* RAW DATA:
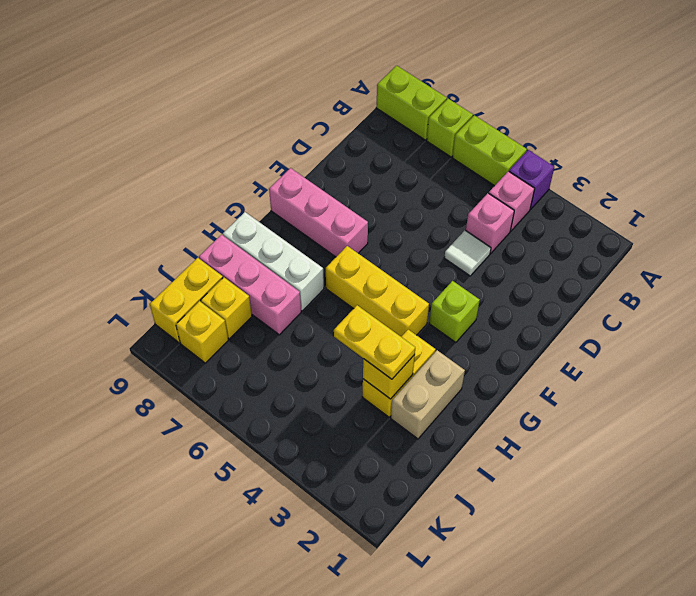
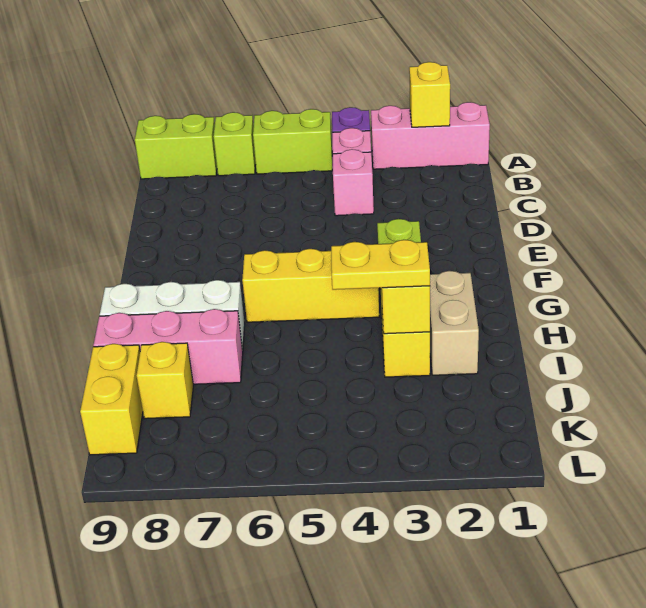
white tile D4 level 1 -> none
pink brick F7:F9 level 1 -> pink brick A1:A3 level 1
yellow brick K8 level 1 -> yellow brick A2 level 2

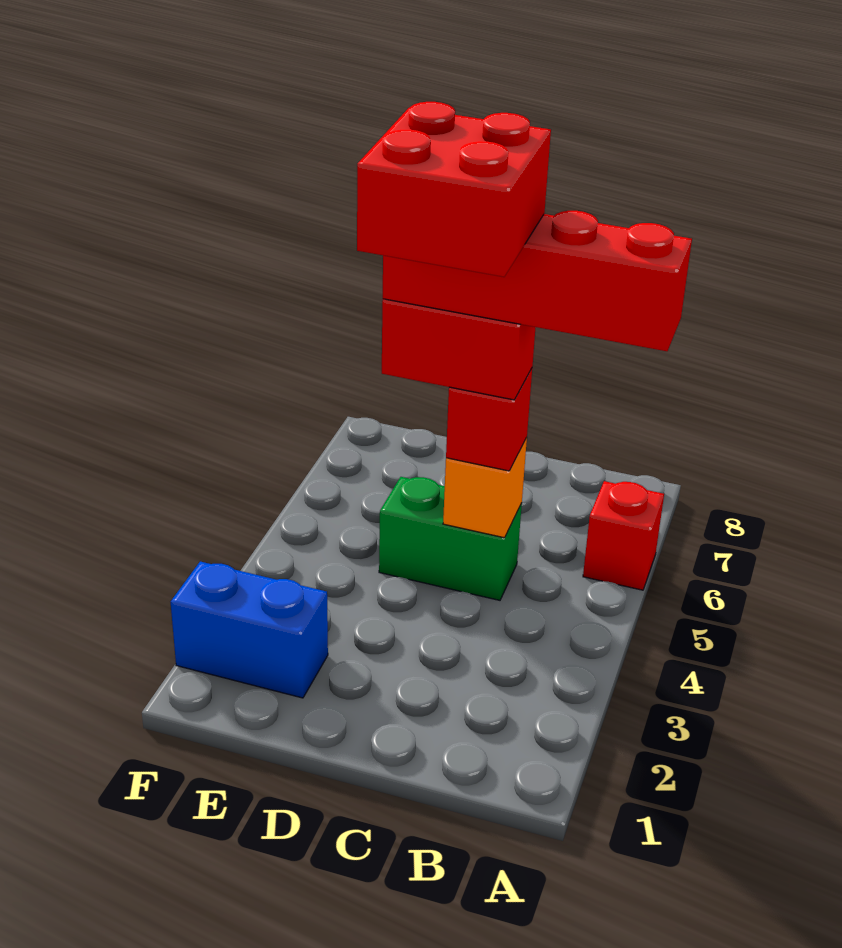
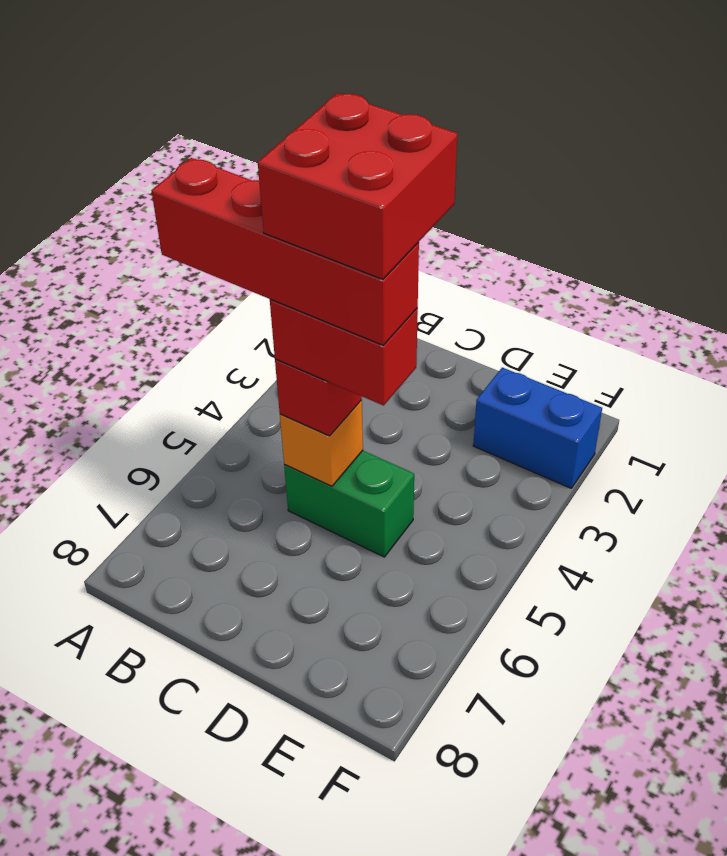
red brick A6 level 1 -> none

* YOUR INSTRUCTIONS: Within the listing above, find the line containing "yellow brick K8", then print it and every line after it exactly, leaving out pictures.

* SOLUTION:
yellow brick K8 level 1 -> yellow brick A2 level 2

red brick A6 level 1 -> none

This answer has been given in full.